Your task =
Copy out each line of the data that holds the string "purple".

----

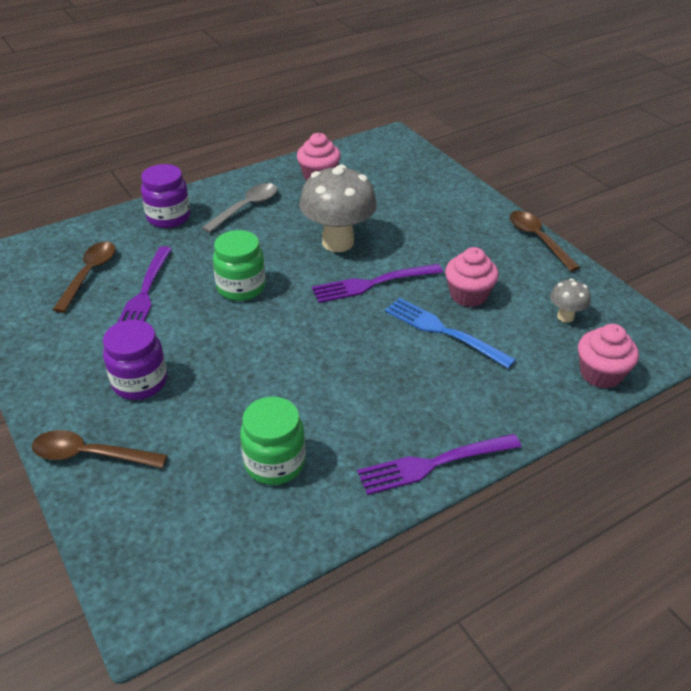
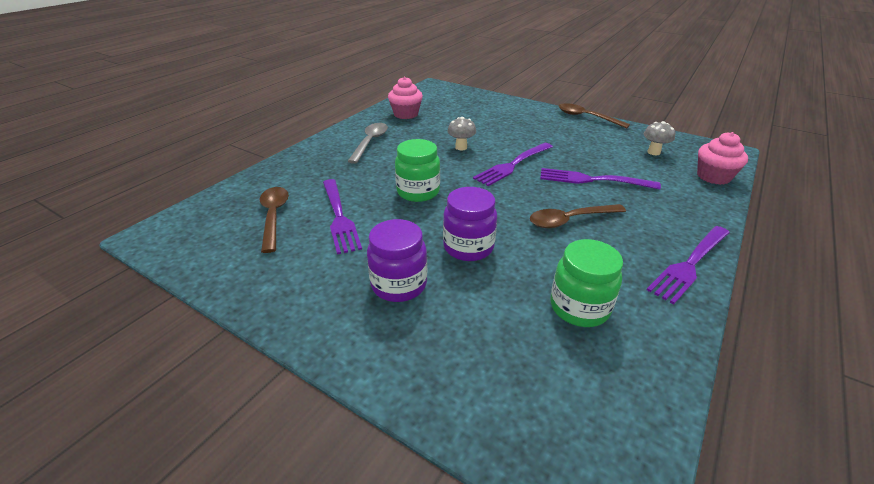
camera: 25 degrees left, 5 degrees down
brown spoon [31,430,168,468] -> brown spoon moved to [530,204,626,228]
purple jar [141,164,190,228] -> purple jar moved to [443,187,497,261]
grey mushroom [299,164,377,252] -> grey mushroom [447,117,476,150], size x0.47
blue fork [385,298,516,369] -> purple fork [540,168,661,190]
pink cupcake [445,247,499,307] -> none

----

Task result =
purple jar [141,164,190,228] -> purple jar moved to [443,187,497,261]
blue fork [385,298,516,369] -> purple fork [540,168,661,190]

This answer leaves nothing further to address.